WORK ITEM>
The answer is to be the data that follows, transcribed exactly, minus its pictures.

PROVIDED DATA>
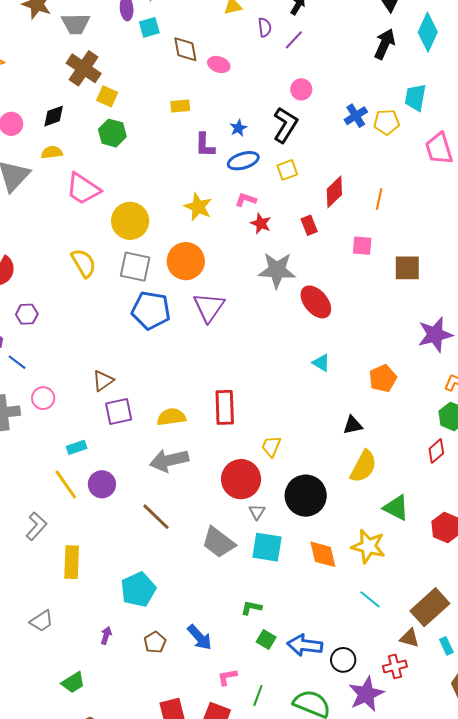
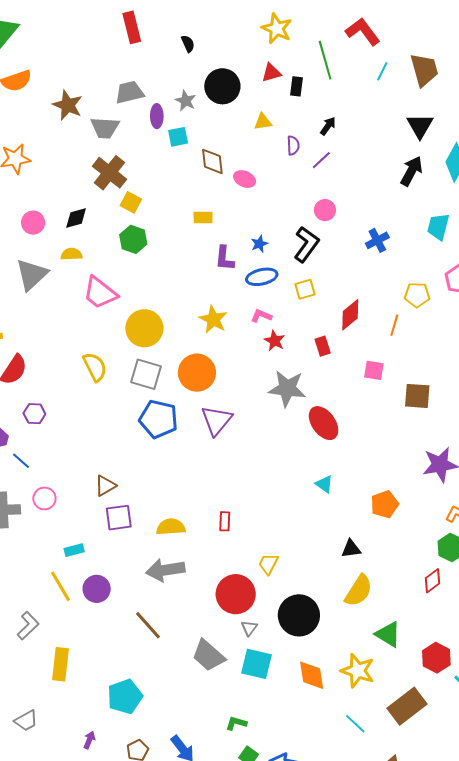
yellow pentagon: (386, 122) -> (417, 295), moved
red rectangle: (225, 407) -> (225, 521), size x0.6
brown rectangle: (430, 607) -> (407, 706), moved

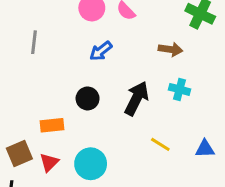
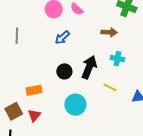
black circle: (88, 98) -> (64, 71), moved
yellow line: (160, 144) -> (110, 87), moved
cyan circle: (91, 164) -> (75, 105), moved

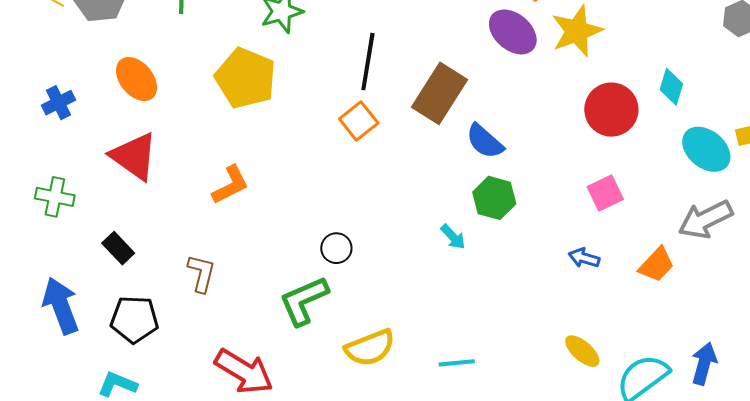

SOLUTION BELOW>
yellow pentagon: (386, 122) -> (417, 295), moved
red rectangle: (225, 407) -> (225, 521), size x0.6
brown rectangle: (430, 607) -> (407, 706), moved

black circle: (88, 98) -> (64, 71), moved
yellow line: (160, 144) -> (110, 87), moved
cyan circle: (91, 164) -> (75, 105), moved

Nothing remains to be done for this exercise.